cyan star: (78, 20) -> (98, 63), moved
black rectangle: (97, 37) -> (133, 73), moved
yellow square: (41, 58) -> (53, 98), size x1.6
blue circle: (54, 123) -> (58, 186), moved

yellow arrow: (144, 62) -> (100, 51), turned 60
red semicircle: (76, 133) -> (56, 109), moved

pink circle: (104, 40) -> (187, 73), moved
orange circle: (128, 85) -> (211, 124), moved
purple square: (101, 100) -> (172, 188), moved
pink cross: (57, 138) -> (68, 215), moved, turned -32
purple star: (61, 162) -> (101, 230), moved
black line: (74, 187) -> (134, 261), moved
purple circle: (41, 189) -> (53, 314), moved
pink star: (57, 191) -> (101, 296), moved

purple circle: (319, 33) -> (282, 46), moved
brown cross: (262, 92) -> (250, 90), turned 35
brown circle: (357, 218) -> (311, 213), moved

Action item:
Every entry is to be restated word for word.

Output of the exercise:
cyan star: (78, 20) -> (98, 63), moved
black rectangle: (97, 37) -> (133, 73), moved
yellow square: (41, 58) -> (53, 98), size x1.6
blue circle: (54, 123) -> (58, 186), moved

yellow arrow: (144, 62) -> (100, 51), turned 60
red semicircle: (76, 133) -> (56, 109), moved

pink circle: (104, 40) -> (187, 73), moved
orange circle: (128, 85) -> (211, 124), moved
purple square: (101, 100) -> (172, 188), moved
pink cross: (57, 138) -> (68, 215), moved, turned -32
purple star: (61, 162) -> (101, 230), moved
black line: (74, 187) -> (134, 261), moved
purple circle: (41, 189) -> (53, 314), moved
pink star: (57, 191) -> (101, 296), moved

purple circle: (319, 33) -> (282, 46), moved
brown cross: (262, 92) -> (250, 90), turned 35
brown circle: (357, 218) -> (311, 213), moved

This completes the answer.